Nothing but the lines from the one containing "R3: 2.2k (GND, VCC) -> 2.2k (GND, IC1/MCLR)" through the end of the data should be retyped, exactly as they stand, and pictures should not be retyped.

******

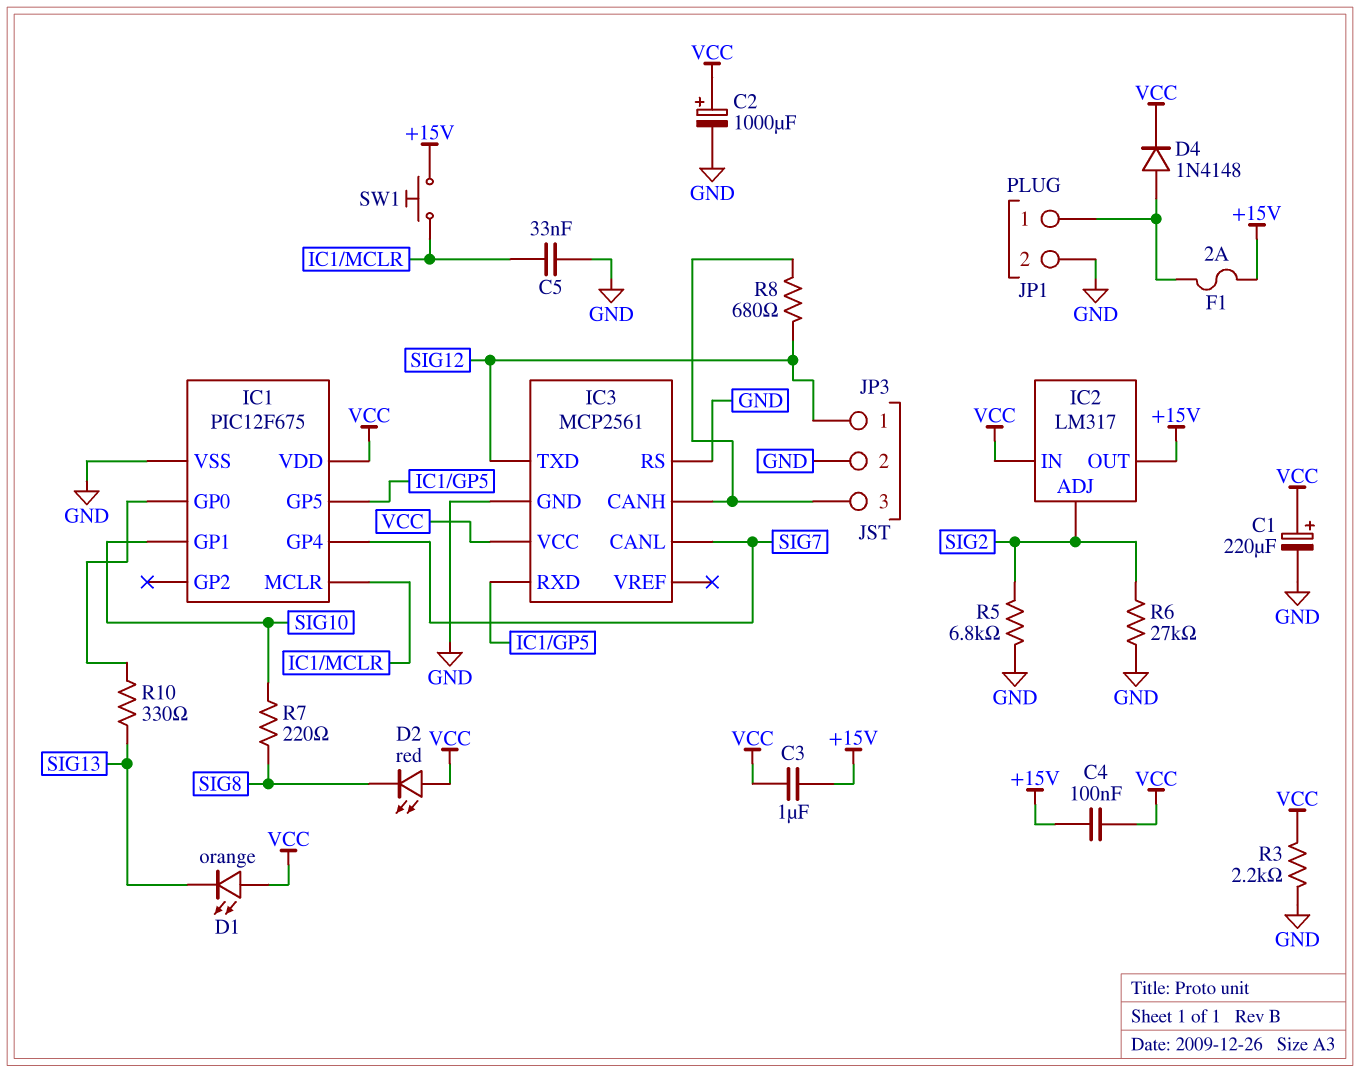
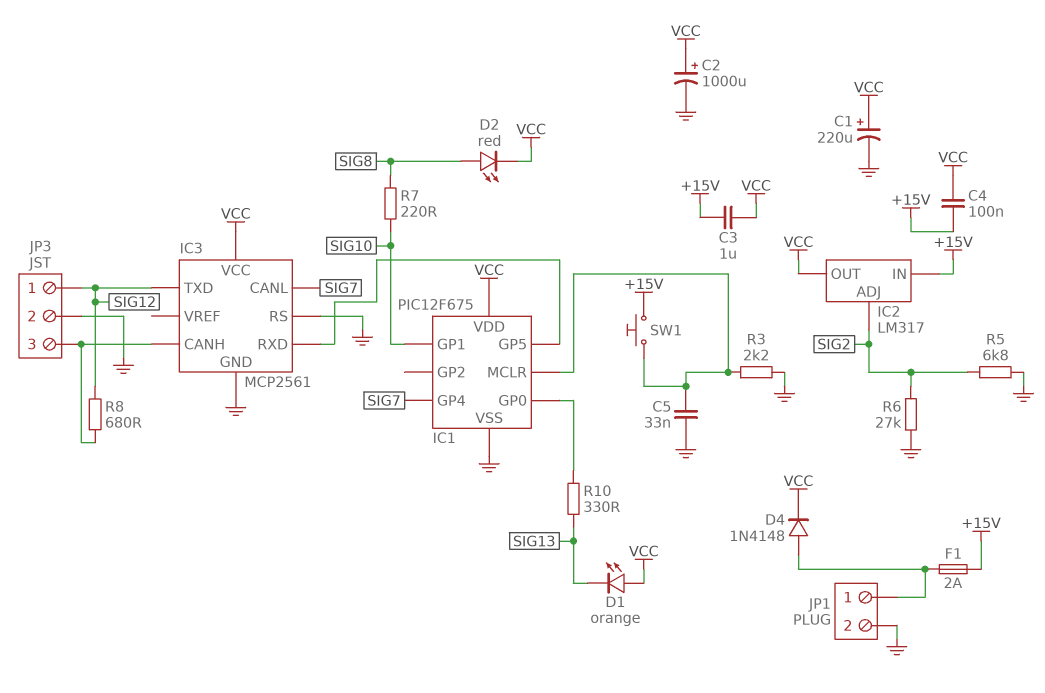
D2: LED red (A VCC, K SIG8) -> LED red (A SIG8, K VCC)
IC2 pin IN: VCC -> +15V
IC2 pin OUT: +15V -> VCC
R3: 2.2k (GND, VCC) -> 2.2k (GND, IC1/MCLR)

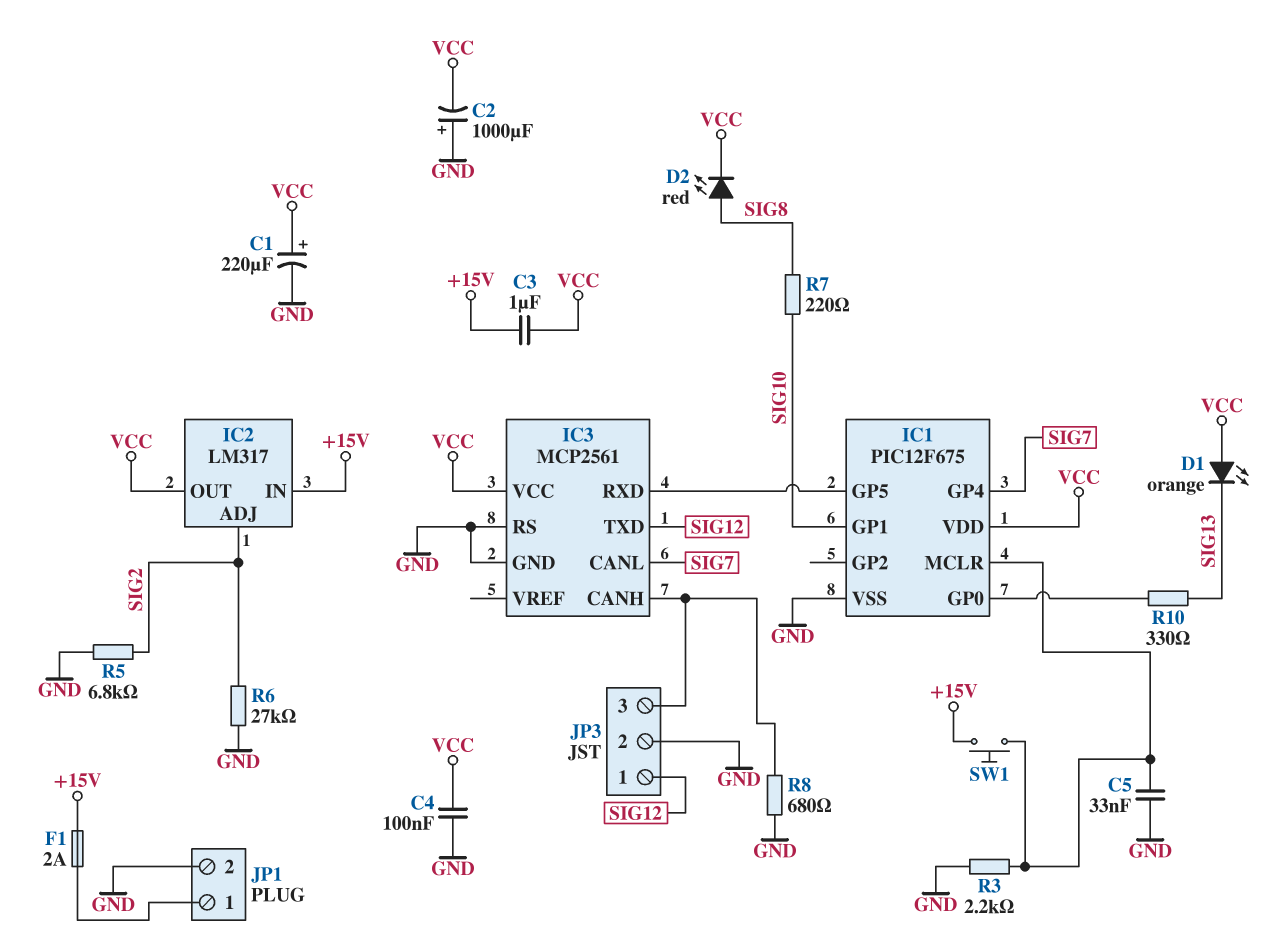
C2: 1000uF (plus VCC, minus GND) -> 1000uF (plus GND, minus VCC)
C4: 100nF (+15V, VCC) -> 100nF (GND, VCC)
D4: diode 1N4148 (A JP1/1, K VCC) -> none
R8: 680 (IC3/CANH, SIG12) -> 680 (GND, IC3/CANH)

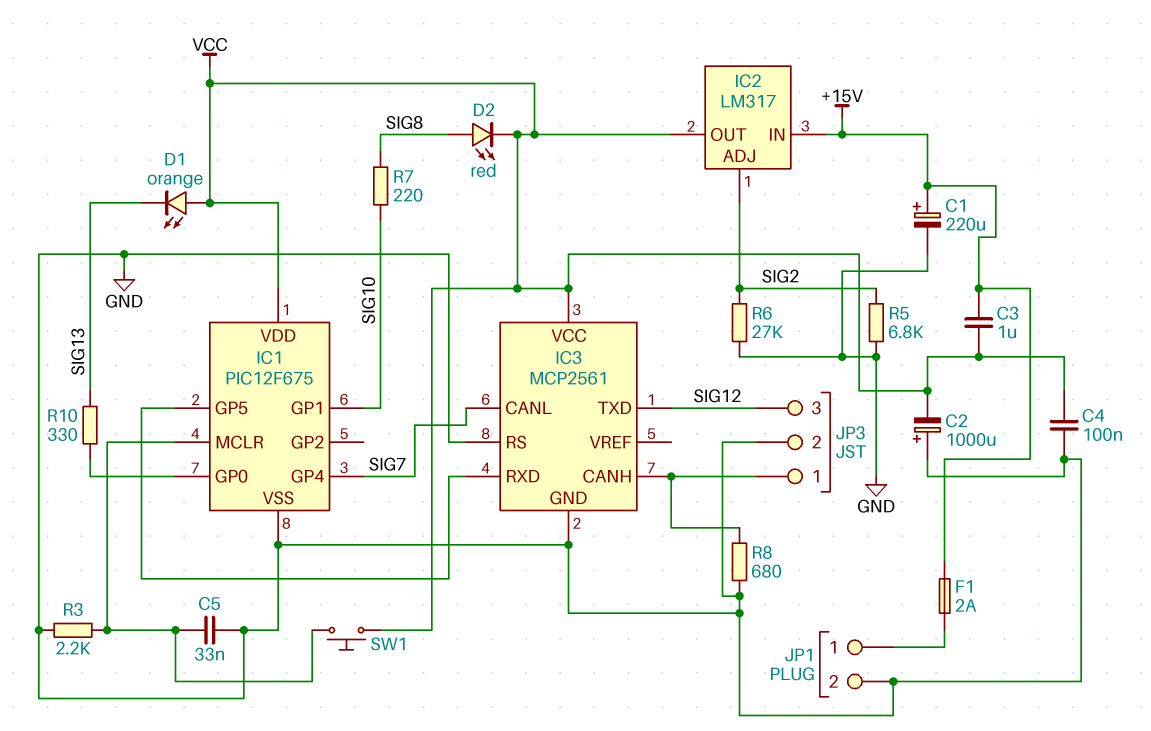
C1: 220uF (plus VCC, minus GND) -> 220uF (plus +15V, minus GND)
JP3 pin 1: SIG12 -> IC3/CANH
JP3 pin 3: IC3/CANH -> SIG12
SW1: button (+15V, IC1/MCLR) -> button (IC1/MCLR, VCC)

******

> Written response:
R3: 2.2k (GND, VCC) -> 2.2k (GND, IC1/MCLR)

C2: 1000uF (plus VCC, minus GND) -> 1000uF (plus GND, minus VCC)
C4: 100nF (+15V, VCC) -> 100nF (GND, VCC)
D4: diode 1N4148 (A JP1/1, K VCC) -> none
R8: 680 (IC3/CANH, SIG12) -> 680 (GND, IC3/CANH)

C1: 220uF (plus VCC, minus GND) -> 220uF (plus +15V, minus GND)
JP3 pin 1: SIG12 -> IC3/CANH
JP3 pin 3: IC3/CANH -> SIG12
SW1: button (+15V, IC1/MCLR) -> button (IC1/MCLR, VCC)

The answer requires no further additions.